(Object correspondence data)
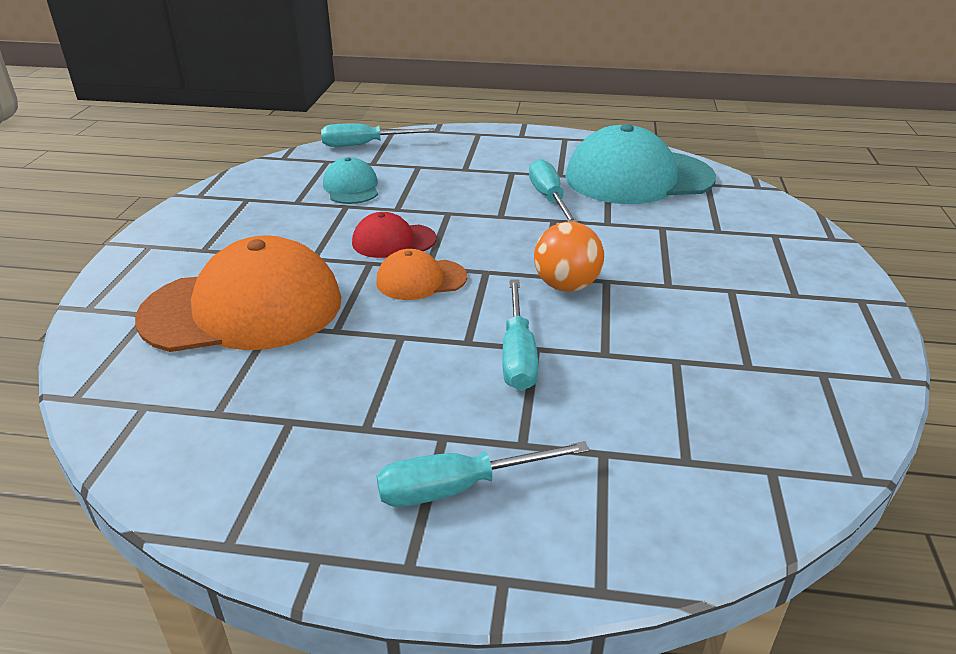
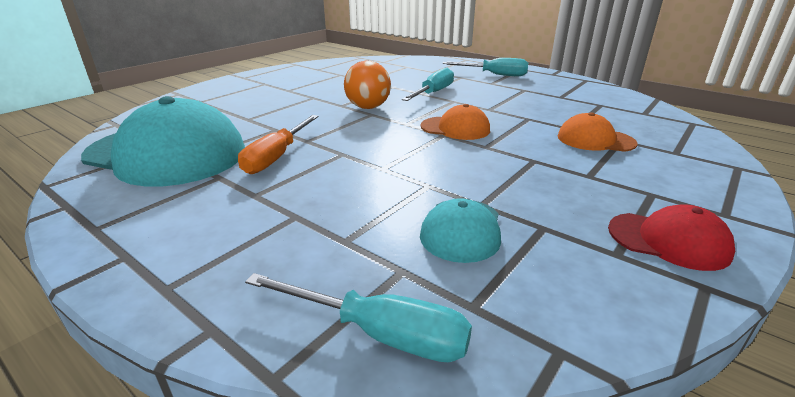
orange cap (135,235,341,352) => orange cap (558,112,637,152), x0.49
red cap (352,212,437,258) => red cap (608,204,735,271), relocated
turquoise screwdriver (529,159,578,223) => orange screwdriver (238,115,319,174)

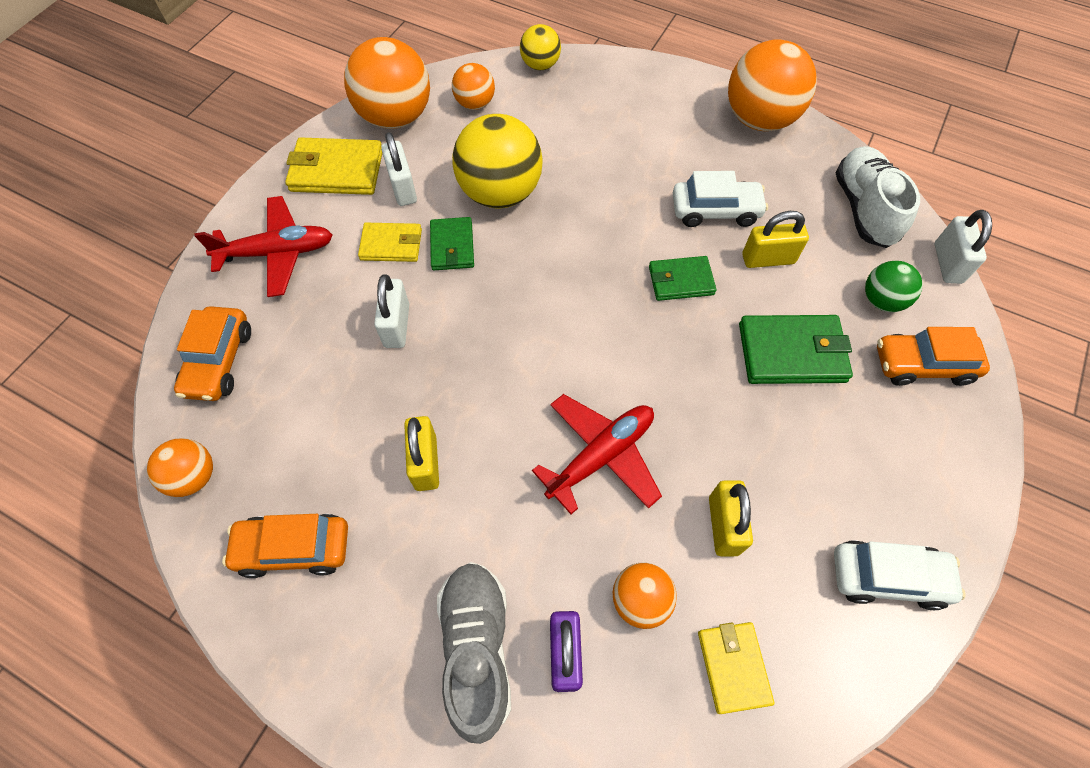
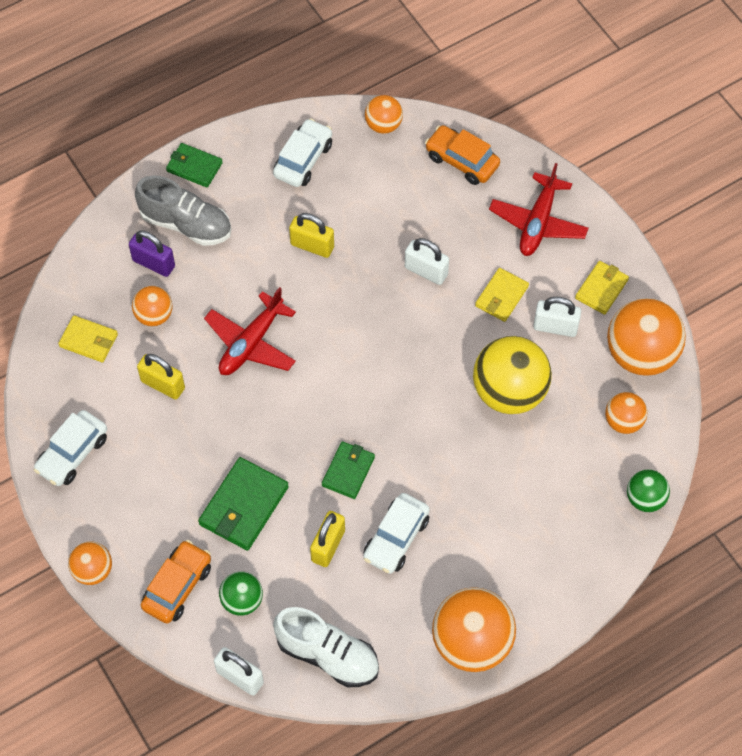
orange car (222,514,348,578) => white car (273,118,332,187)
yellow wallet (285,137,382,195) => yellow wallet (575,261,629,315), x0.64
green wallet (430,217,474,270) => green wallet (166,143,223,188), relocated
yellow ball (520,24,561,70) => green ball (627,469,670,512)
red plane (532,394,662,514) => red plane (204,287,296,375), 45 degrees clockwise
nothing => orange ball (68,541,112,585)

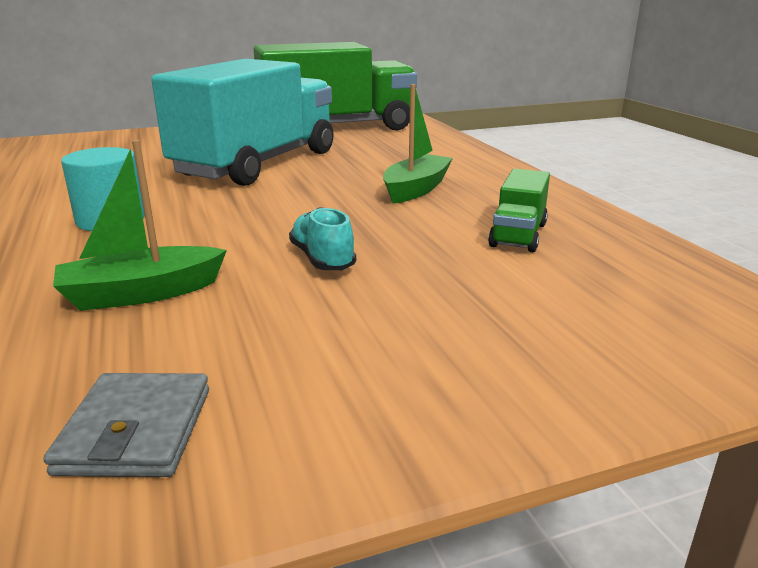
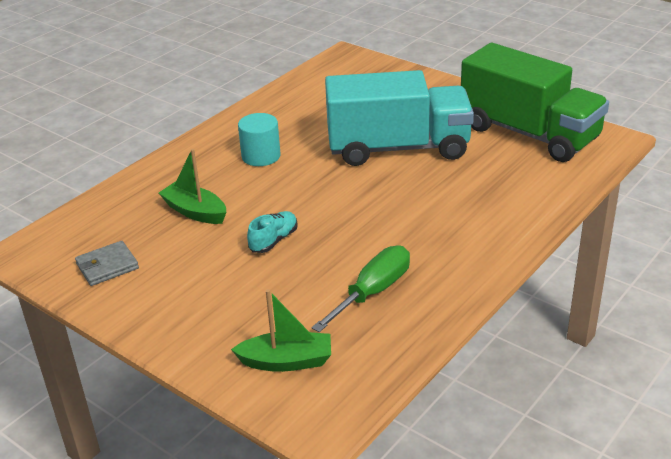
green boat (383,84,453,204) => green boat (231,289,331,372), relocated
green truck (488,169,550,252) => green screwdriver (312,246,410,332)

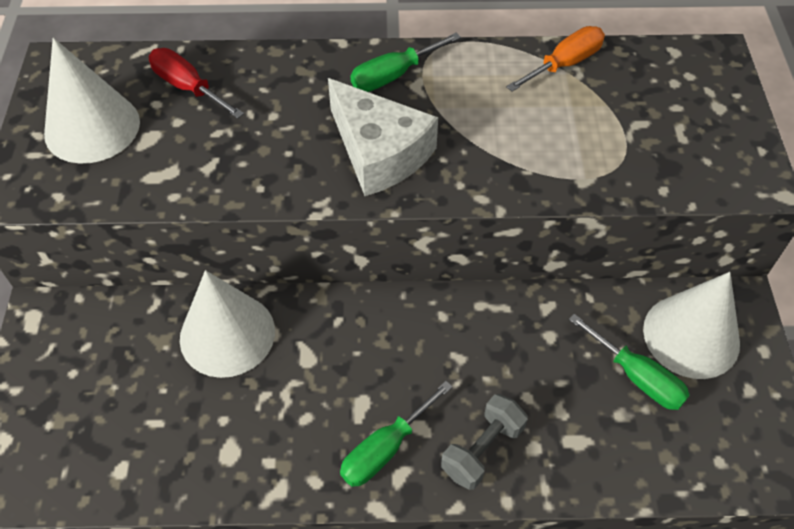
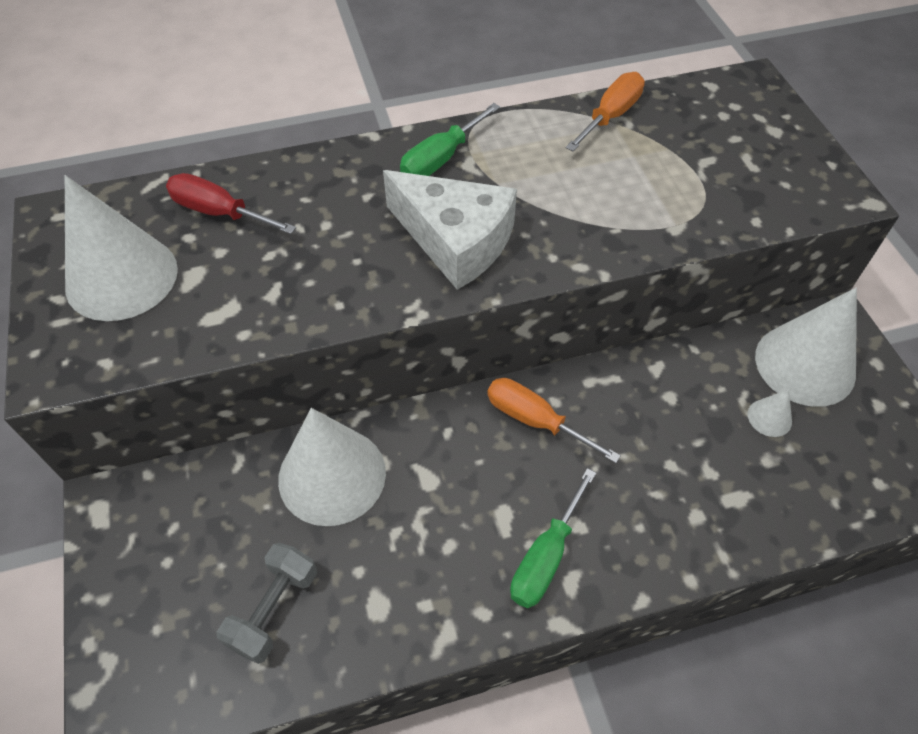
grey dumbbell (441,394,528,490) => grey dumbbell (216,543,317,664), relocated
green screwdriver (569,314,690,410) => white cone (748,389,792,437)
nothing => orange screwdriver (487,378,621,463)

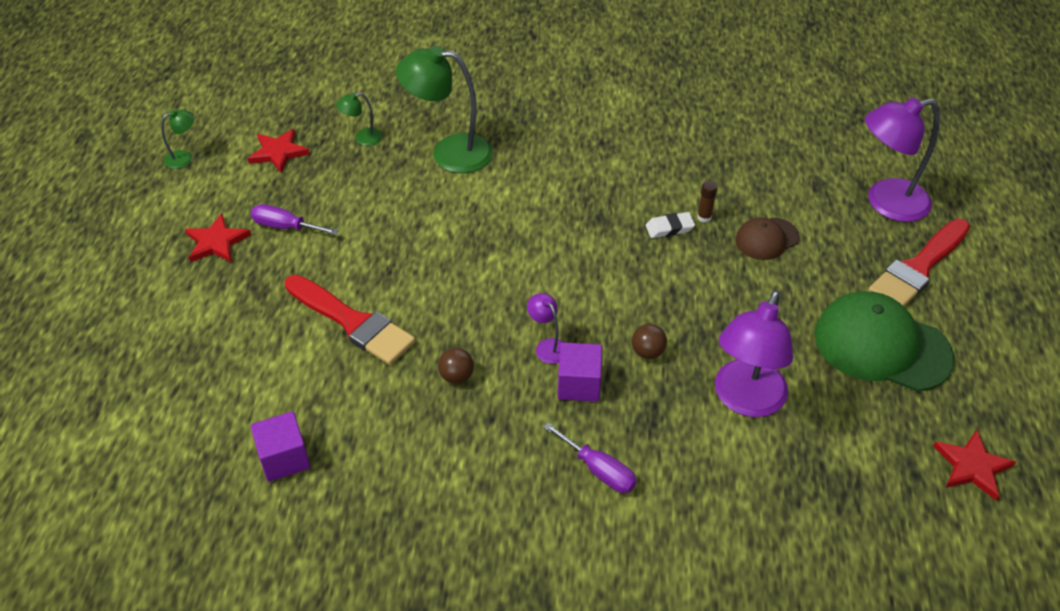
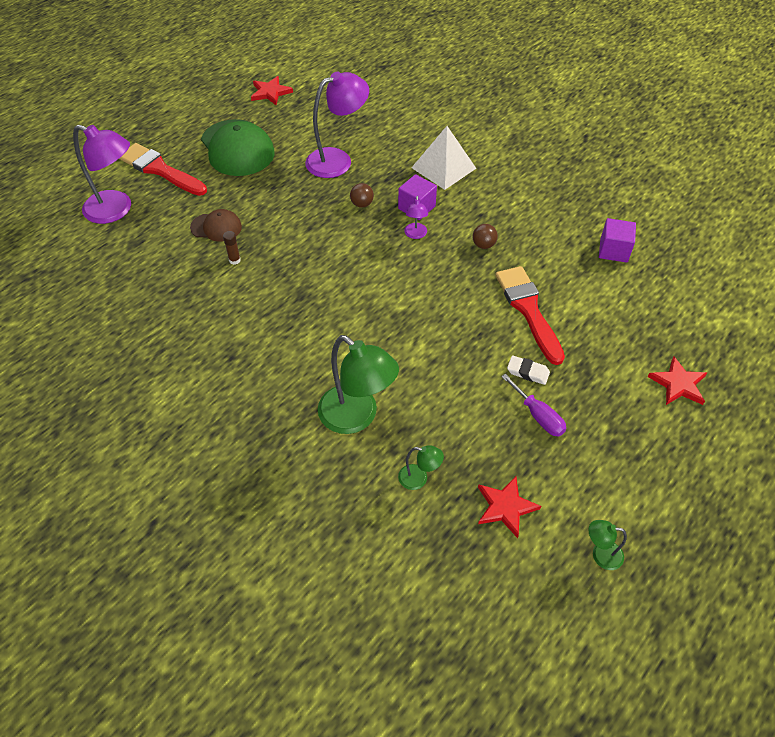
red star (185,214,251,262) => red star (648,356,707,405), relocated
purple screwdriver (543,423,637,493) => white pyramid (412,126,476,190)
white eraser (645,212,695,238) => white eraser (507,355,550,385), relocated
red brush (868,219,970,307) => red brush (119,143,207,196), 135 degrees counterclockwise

● **WHAT IS REQUIRED**: So that the copy stays exact, reproduce each record word for word and leave its images out.

● **RESULT OF THIS EXERCISE**:
orange cap (135,235,341,352) => orange cap (558,112,637,152), x0.49
red cap (352,212,437,258) => red cap (608,204,735,271), relocated
turquoise screwdriver (529,159,578,223) => orange screwdriver (238,115,319,174)

orange car (222,514,348,578) => white car (273,118,332,187)
yellow wallet (285,137,382,195) => yellow wallet (575,261,629,315), x0.64
green wallet (430,217,474,270) => green wallet (166,143,223,188), relocated
yellow ball (520,24,561,70) => green ball (627,469,670,512)
red plane (532,394,662,514) => red plane (204,287,296,375), 45 degrees clockwise
nothing => orange ball (68,541,112,585)

green boat (383,84,453,204) => green boat (231,289,331,372), relocated
green truck (488,169,550,252) => green screwdriver (312,246,410,332)

grey dumbbell (441,394,528,490) => grey dumbbell (216,543,317,664), relocated
green screwdriver (569,314,690,410) => white cone (748,389,792,437)
nothing => orange screwdriver (487,378,621,463)

red star (185,214,251,262) => red star (648,356,707,405), relocated
purple screwdriver (543,423,637,493) => white pyramid (412,126,476,190)
white eraser (645,212,695,238) => white eraser (507,355,550,385), relocated
red brush (868,219,970,307) => red brush (119,143,207,196), 135 degrees counterclockwise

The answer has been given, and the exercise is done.